*Task*: Copy every line of the material below without changing anything.

Spatial reasoning question data:
************
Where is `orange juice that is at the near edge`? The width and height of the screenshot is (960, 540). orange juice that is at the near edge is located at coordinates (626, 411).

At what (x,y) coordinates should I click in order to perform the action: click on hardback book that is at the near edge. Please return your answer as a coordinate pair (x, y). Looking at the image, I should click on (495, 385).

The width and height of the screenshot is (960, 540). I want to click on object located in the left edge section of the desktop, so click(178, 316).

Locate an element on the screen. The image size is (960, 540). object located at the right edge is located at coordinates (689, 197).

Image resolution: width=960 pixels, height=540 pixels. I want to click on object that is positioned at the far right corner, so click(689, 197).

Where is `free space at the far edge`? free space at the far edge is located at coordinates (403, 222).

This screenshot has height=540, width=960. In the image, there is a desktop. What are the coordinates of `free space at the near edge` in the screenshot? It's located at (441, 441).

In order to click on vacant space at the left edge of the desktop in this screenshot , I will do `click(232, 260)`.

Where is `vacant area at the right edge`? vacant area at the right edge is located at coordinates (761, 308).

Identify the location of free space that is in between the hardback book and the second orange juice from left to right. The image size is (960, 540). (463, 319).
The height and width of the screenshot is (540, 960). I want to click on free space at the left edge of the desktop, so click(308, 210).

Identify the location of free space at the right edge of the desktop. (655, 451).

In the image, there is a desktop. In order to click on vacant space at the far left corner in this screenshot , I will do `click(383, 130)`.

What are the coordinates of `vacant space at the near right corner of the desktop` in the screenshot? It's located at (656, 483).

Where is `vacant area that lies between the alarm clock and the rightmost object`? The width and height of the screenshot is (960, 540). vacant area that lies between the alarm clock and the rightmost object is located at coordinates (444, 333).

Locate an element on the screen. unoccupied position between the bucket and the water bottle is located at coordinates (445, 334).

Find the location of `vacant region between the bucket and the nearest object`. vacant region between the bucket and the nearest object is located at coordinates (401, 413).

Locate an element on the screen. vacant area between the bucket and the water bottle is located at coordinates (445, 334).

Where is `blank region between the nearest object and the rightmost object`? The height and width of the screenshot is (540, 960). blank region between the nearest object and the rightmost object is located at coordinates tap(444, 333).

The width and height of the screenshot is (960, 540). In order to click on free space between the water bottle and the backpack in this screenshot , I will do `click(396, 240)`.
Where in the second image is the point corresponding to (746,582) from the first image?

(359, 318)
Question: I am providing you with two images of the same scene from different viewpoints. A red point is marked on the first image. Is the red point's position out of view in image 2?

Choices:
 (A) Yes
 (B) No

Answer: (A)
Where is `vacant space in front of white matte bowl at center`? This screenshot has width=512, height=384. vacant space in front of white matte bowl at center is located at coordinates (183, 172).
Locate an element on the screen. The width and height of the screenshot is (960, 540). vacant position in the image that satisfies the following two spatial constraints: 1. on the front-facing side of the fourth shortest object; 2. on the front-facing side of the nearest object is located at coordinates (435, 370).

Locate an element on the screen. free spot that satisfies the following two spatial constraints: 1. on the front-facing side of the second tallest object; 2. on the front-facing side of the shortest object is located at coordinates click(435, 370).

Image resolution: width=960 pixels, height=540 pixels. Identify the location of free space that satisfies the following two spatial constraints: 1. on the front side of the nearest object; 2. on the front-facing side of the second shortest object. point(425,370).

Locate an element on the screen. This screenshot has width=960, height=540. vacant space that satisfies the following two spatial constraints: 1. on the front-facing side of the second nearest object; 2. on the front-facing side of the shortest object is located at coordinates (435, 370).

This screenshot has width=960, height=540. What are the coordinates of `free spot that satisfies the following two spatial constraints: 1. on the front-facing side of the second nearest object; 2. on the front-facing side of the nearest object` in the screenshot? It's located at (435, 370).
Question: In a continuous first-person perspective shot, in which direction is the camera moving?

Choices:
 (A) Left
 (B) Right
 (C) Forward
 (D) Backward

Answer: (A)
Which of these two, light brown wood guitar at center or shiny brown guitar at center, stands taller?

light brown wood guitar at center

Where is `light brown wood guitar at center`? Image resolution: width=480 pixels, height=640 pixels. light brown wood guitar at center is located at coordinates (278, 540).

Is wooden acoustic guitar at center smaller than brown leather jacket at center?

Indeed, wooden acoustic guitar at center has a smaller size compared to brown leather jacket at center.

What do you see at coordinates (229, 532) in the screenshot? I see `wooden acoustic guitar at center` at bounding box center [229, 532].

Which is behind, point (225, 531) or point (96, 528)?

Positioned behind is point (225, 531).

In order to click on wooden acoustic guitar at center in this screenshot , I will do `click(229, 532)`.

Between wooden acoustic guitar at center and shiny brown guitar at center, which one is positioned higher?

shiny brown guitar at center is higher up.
************
*Solution*:
Where is `orange juice that is at the near edge`? The width and height of the screenshot is (960, 540). orange juice that is at the near edge is located at coordinates (626, 411).

At what (x,y) coordinates should I click in order to perform the action: click on hardback book that is at the near edge. Please return your answer as a coordinate pair (x, y). Looking at the image, I should click on (495, 385).

The width and height of the screenshot is (960, 540). I want to click on object located in the left edge section of the desktop, so click(178, 316).

Locate an element on the screen. The image size is (960, 540). object located at the right edge is located at coordinates (689, 197).

Image resolution: width=960 pixels, height=540 pixels. I want to click on object that is positioned at the far right corner, so click(689, 197).

Where is `free space at the far edge`? free space at the far edge is located at coordinates (403, 222).

This screenshot has height=540, width=960. In the image, there is a desktop. What are the coordinates of `free space at the near edge` in the screenshot? It's located at (441, 441).

In order to click on vacant space at the left edge of the desktop in this screenshot , I will do `click(232, 260)`.

Where is `vacant area at the right edge`? vacant area at the right edge is located at coordinates (761, 308).

Identify the location of free space that is in between the hardback book and the second orange juice from left to right. The image size is (960, 540). (463, 319).
The height and width of the screenshot is (540, 960). I want to click on free space at the left edge of the desktop, so click(308, 210).

Identify the location of free space at the right edge of the desktop. (655, 451).

In the image, there is a desktop. In order to click on vacant space at the far left corner in this screenshot , I will do `click(383, 130)`.

What are the coordinates of `vacant space at the near right corner of the desktop` in the screenshot? It's located at (656, 483).

Where is `vacant area that lies between the alarm clock and the rightmost object`? The width and height of the screenshot is (960, 540). vacant area that lies between the alarm clock and the rightmost object is located at coordinates (444, 333).

Locate an element on the screen. unoccupied position between the bucket and the water bottle is located at coordinates (445, 334).

Find the location of `vacant region between the bucket and the nearest object`. vacant region between the bucket and the nearest object is located at coordinates (401, 413).

Locate an element on the screen. vacant area between the bucket and the water bottle is located at coordinates (445, 334).

Where is `blank region between the nearest object and the rightmost object`? The height and width of the screenshot is (540, 960). blank region between the nearest object and the rightmost object is located at coordinates tap(444, 333).

The width and height of the screenshot is (960, 540). In order to click on free space between the water bottle and the backpack in this screenshot , I will do `click(396, 240)`.
Where in the second image is the point corresponding to (746,582) from the first image?

(359, 318)
Question: I am providing you with two images of the same scene from different viewpoints. A red point is marked on the first image. Is the red point's position out of view in image 2?

Choices:
 (A) Yes
 (B) No

Answer: (A)
Where is `vacant space in front of white matte bowl at center`? This screenshot has width=512, height=384. vacant space in front of white matte bowl at center is located at coordinates (183, 172).
Locate an element on the screen. The width and height of the screenshot is (960, 540). vacant position in the image that satisfies the following two spatial constraints: 1. on the front-facing side of the fourth shortest object; 2. on the front-facing side of the nearest object is located at coordinates (435, 370).

Locate an element on the screen. free spot that satisfies the following two spatial constraints: 1. on the front-facing side of the second tallest object; 2. on the front-facing side of the shortest object is located at coordinates click(435, 370).

Image resolution: width=960 pixels, height=540 pixels. Identify the location of free space that satisfies the following two spatial constraints: 1. on the front side of the nearest object; 2. on the front-facing side of the second shortest object. point(425,370).

Locate an element on the screen. This screenshot has width=960, height=540. vacant space that satisfies the following two spatial constraints: 1. on the front-facing side of the second nearest object; 2. on the front-facing side of the shortest object is located at coordinates (435, 370).

This screenshot has width=960, height=540. What are the coordinates of `free spot that satisfies the following two spatial constraints: 1. on the front-facing side of the second nearest object; 2. on the front-facing side of the nearest object` in the screenshot? It's located at (435, 370).
Question: In a continuous first-person perspective shot, in which direction is the camera moving?

Choices:
 (A) Left
 (B) Right
 (C) Forward
 (D) Backward

Answer: (A)
Which of these two, light brown wood guitar at center or shiny brown guitar at center, stands taller?

light brown wood guitar at center

Where is `light brown wood guitar at center`? Image resolution: width=480 pixels, height=640 pixels. light brown wood guitar at center is located at coordinates (278, 540).

Is wooden acoustic guitar at center smaller than brown leather jacket at center?

Indeed, wooden acoustic guitar at center has a smaller size compared to brown leather jacket at center.

What do you see at coordinates (229, 532) in the screenshot? I see `wooden acoustic guitar at center` at bounding box center [229, 532].

Which is behind, point (225, 531) or point (96, 528)?

Positioned behind is point (225, 531).

In order to click on wooden acoustic guitar at center in this screenshot , I will do `click(229, 532)`.

Between wooden acoustic guitar at center and shiny brown guitar at center, which one is positioned higher?

shiny brown guitar at center is higher up.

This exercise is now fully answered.